Top of Working data
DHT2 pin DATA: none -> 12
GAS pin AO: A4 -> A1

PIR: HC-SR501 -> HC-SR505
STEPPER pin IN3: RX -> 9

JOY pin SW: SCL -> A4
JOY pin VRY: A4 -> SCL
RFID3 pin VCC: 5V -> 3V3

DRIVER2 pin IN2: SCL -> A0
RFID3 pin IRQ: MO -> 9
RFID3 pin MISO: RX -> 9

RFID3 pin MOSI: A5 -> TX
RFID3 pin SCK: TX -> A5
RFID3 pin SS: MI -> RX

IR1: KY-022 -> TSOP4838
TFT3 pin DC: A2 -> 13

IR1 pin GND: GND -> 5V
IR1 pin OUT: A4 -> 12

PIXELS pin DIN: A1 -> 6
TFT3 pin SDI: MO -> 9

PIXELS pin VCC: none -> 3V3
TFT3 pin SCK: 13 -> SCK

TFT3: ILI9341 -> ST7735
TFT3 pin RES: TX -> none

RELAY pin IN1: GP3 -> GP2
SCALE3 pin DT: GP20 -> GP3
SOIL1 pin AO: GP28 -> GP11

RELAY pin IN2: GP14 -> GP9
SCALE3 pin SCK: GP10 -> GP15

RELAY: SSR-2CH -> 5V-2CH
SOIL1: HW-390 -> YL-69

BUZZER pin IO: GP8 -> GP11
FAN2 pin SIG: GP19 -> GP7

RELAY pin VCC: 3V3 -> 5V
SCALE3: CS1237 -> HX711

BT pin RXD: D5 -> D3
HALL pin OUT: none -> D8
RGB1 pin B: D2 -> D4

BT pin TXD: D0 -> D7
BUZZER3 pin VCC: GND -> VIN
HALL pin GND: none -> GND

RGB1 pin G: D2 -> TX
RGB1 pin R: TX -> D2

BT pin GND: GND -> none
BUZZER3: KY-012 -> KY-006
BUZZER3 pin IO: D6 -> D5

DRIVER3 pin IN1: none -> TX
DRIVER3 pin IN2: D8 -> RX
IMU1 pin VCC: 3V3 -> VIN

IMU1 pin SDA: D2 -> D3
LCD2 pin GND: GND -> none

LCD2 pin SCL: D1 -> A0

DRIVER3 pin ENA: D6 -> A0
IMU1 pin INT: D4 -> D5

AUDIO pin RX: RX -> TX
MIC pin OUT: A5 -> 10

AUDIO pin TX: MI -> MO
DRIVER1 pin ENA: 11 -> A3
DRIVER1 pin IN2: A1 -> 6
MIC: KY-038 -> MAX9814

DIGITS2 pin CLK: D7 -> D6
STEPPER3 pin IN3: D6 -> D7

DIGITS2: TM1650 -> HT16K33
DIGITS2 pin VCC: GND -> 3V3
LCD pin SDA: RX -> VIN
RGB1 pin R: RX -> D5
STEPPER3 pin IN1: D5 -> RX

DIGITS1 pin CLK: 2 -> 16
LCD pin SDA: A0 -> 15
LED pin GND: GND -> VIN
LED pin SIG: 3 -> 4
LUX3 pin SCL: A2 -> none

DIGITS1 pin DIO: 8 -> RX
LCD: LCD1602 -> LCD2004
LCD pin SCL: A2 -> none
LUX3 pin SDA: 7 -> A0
Bottom of Working data
> Directions for this task: In the lines above, find each one with "RELAY" and list it.

> Your response:
RELAY pin IN1: GP3 -> GP2
RELAY pin IN2: GP14 -> GP9
RELAY: SSR-2CH -> 5V-2CH
RELAY pin VCC: 3V3 -> 5V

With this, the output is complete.